Oefendoel: Kun je de rijen hieronder ongewijzigd herhalen, beginnend bij de rij met "green rectangle: moved 2 px left, 8 px down" en eindigend bij de rij met "cyan square: moved", beide inbegrepen?
─── Aangeleverd materiaal
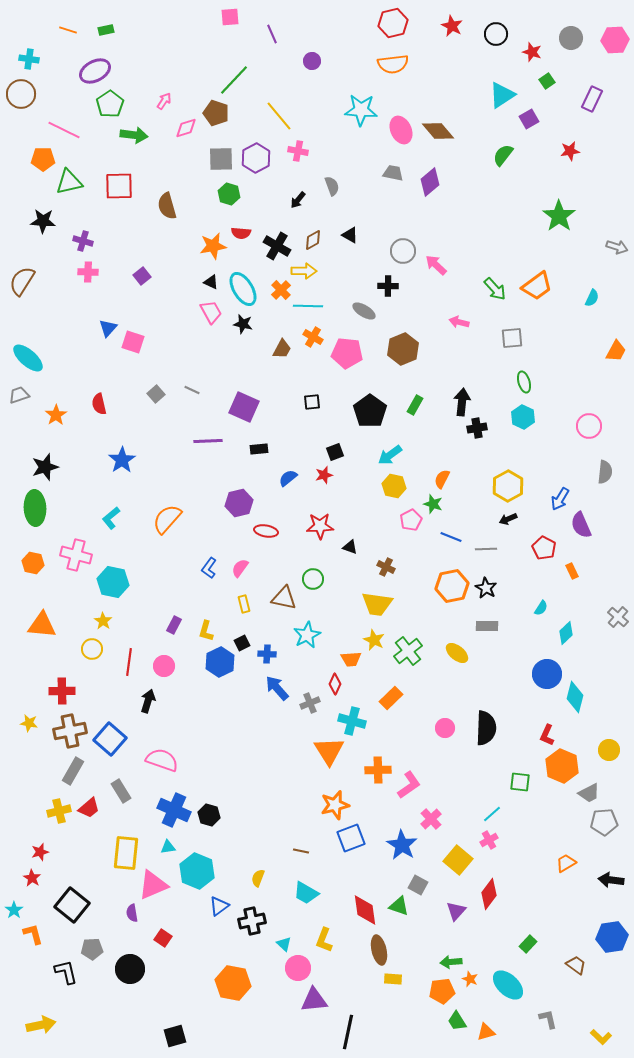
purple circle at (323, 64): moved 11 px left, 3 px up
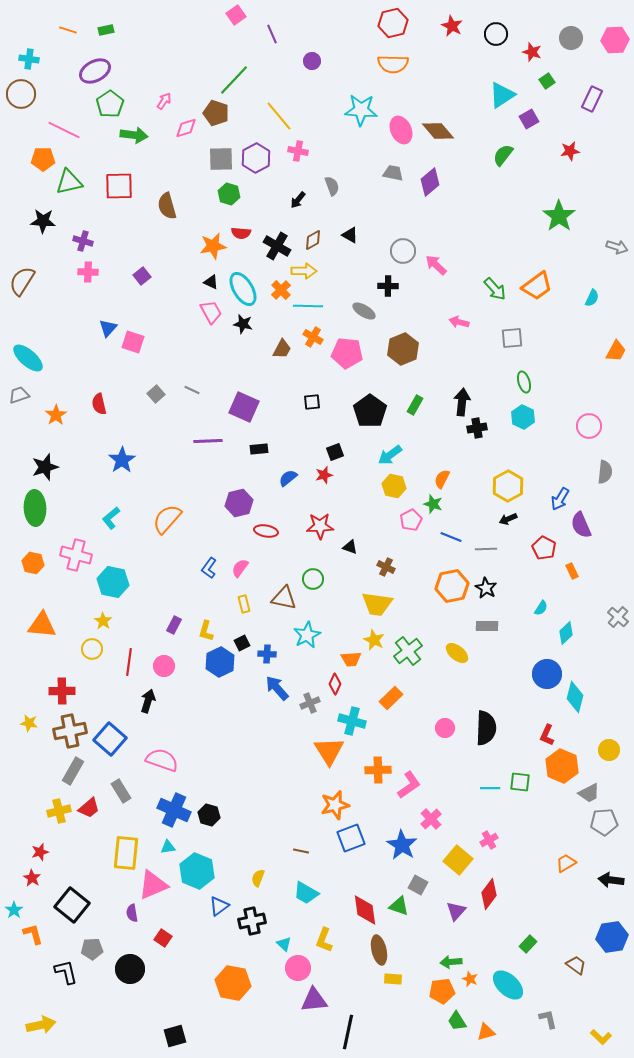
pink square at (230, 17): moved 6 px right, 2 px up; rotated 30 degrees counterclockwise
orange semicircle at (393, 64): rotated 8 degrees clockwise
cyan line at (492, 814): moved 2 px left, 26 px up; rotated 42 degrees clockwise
──────
─── Aangeleverd materiaal
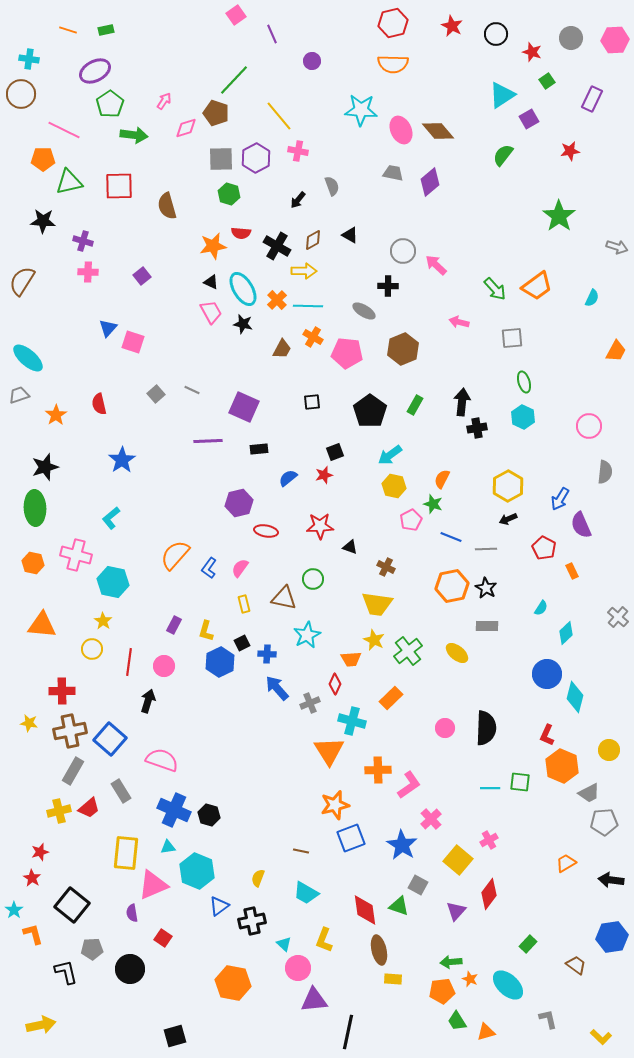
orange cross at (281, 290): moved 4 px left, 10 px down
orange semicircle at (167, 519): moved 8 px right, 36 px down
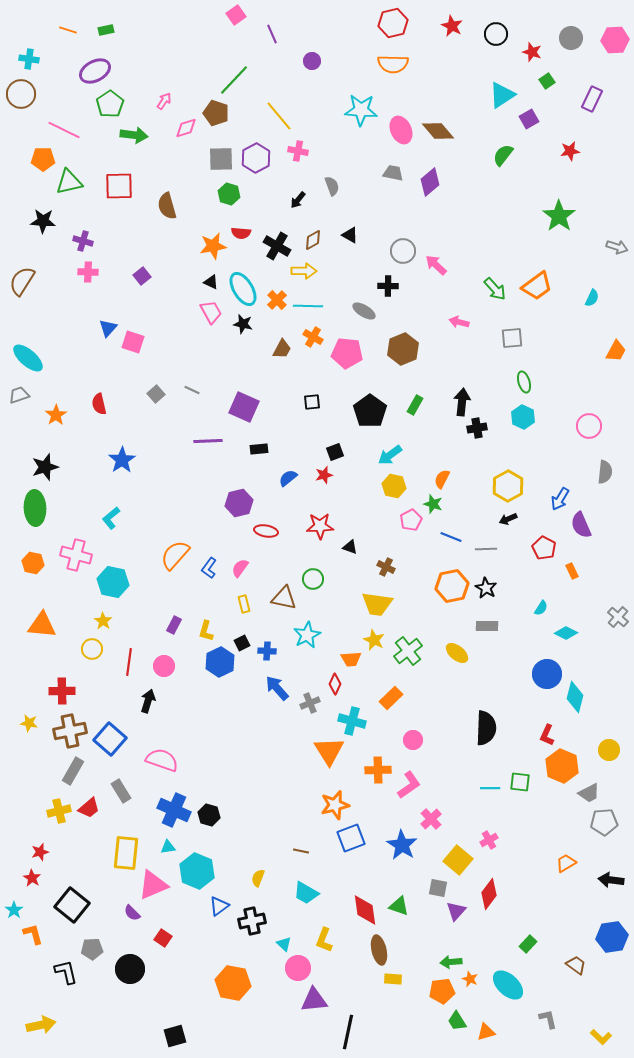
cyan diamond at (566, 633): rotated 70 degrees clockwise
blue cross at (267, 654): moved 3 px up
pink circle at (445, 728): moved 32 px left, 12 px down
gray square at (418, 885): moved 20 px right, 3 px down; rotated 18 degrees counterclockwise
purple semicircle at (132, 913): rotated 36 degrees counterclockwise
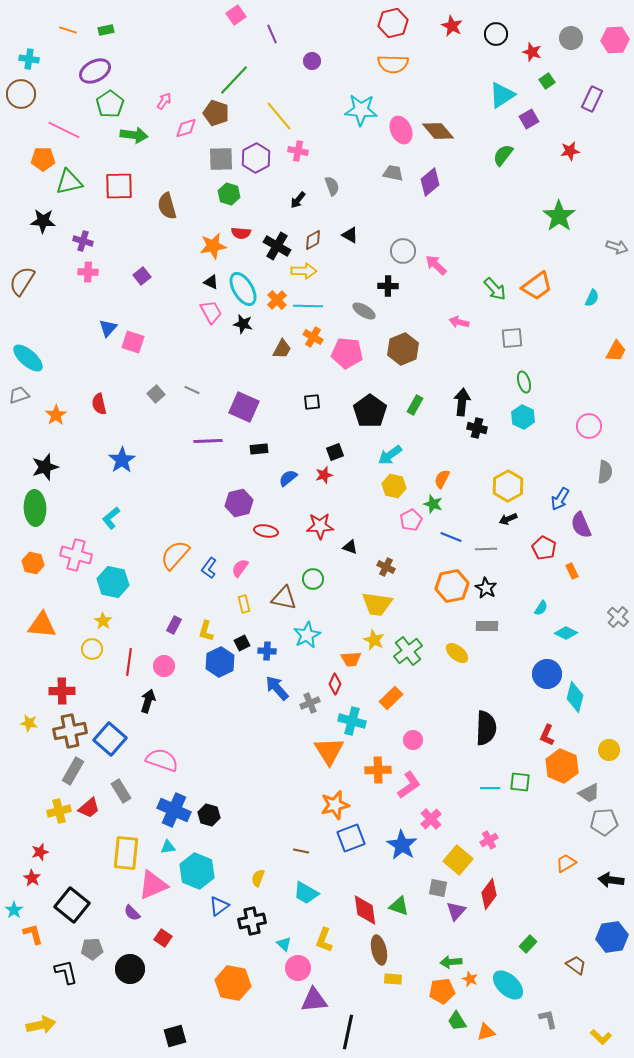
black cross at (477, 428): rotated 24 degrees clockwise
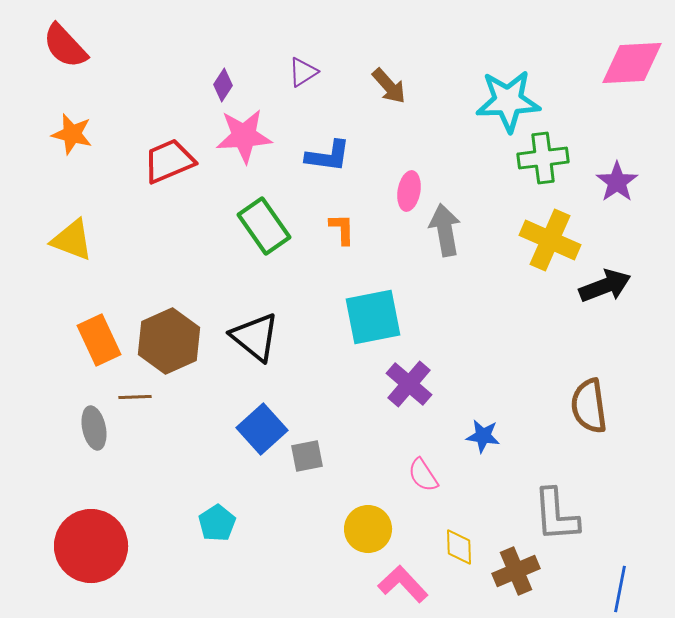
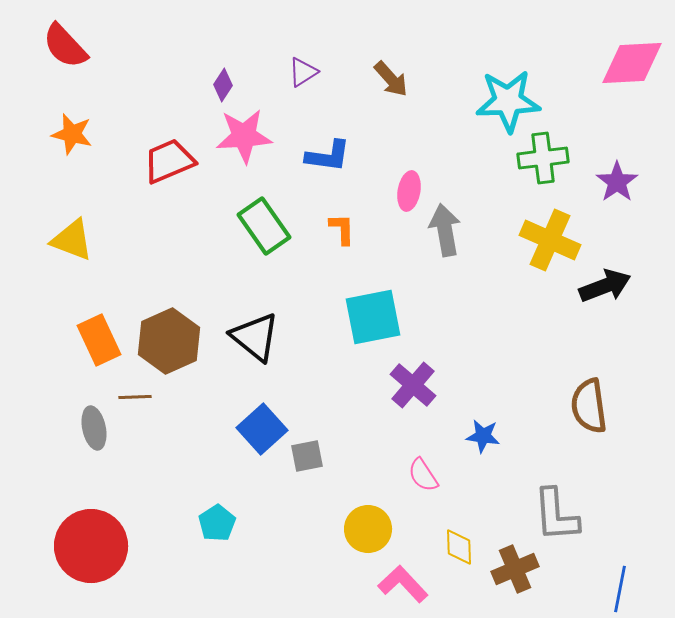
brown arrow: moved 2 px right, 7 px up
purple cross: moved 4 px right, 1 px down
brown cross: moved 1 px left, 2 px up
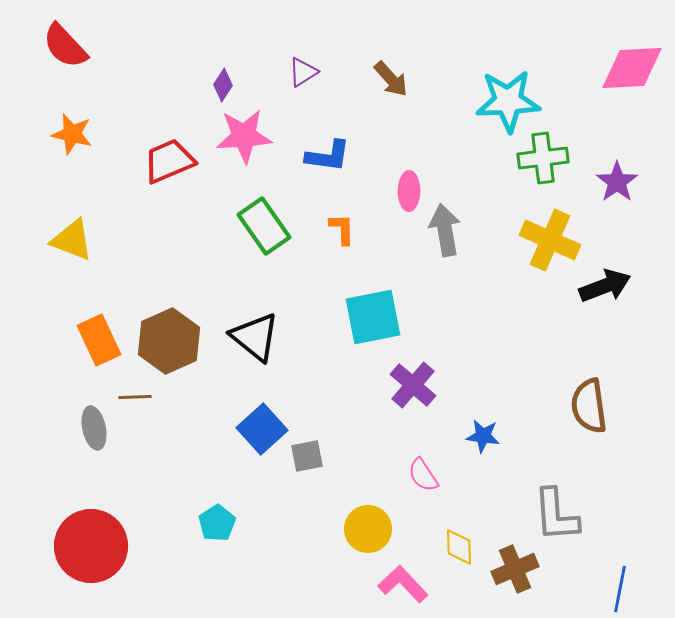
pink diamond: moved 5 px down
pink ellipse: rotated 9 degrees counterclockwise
──────
─── Aangeleverd materiaal
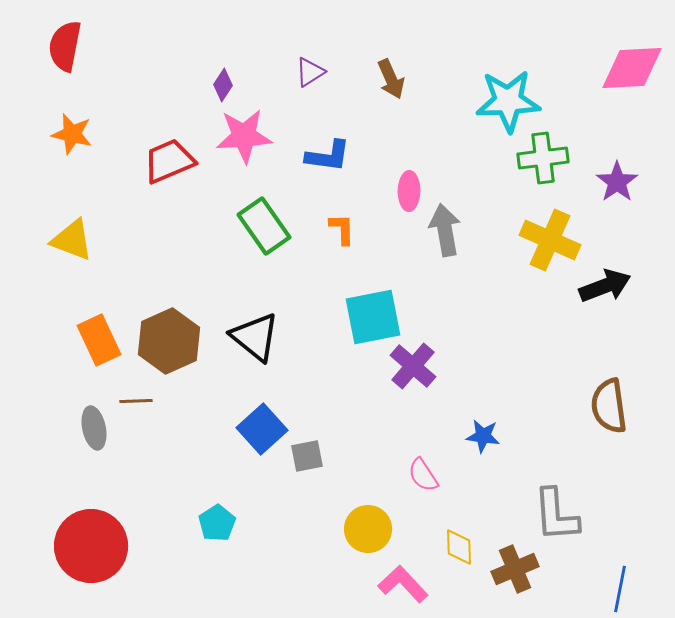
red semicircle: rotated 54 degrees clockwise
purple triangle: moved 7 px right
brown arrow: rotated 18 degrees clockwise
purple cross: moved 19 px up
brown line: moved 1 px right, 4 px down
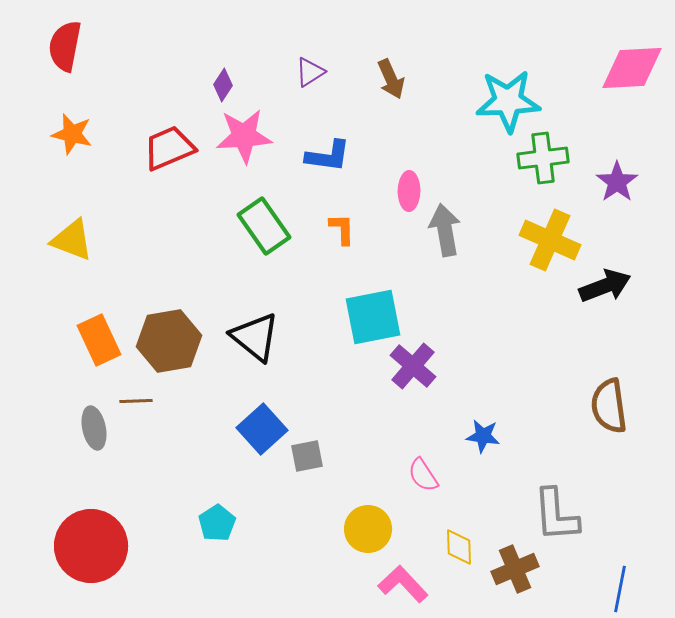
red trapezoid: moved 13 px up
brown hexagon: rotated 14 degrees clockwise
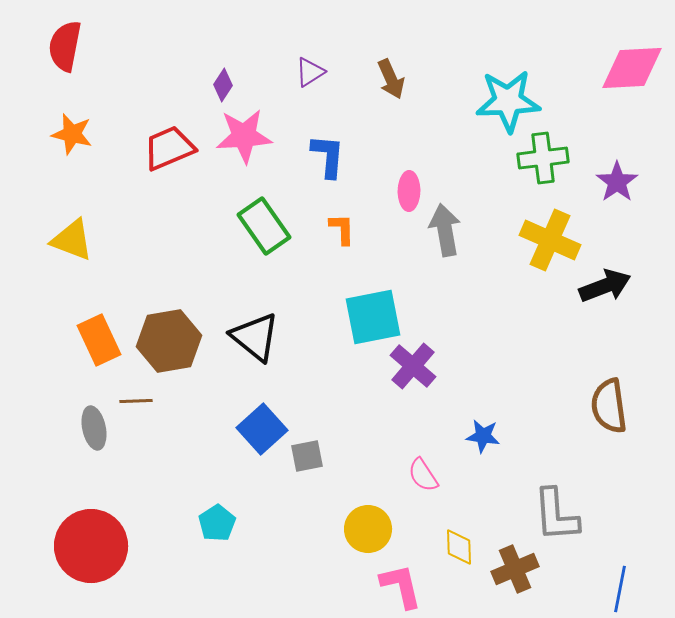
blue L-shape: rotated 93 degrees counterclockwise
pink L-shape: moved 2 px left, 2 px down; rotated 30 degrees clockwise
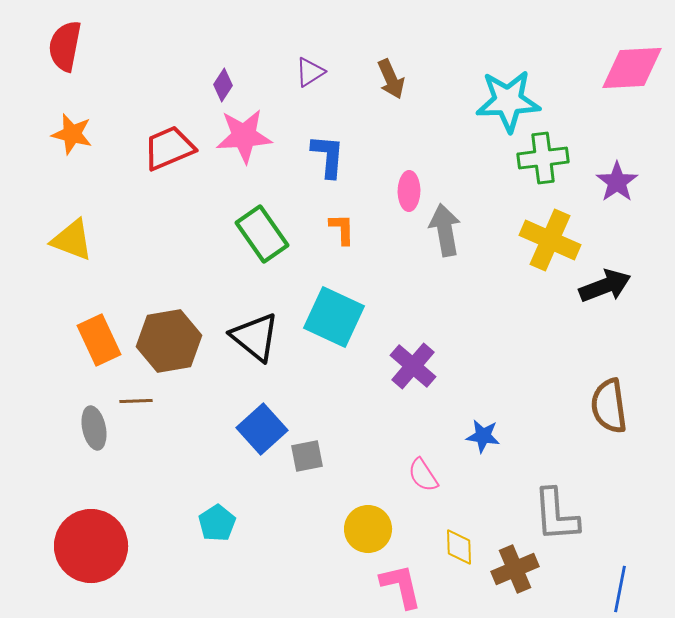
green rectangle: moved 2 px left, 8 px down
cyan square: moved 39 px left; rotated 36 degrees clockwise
──────
Uitkomst opdracht:
green rectangle: moved 2 px left, 8 px down
cyan square: moved 39 px left; rotated 36 degrees clockwise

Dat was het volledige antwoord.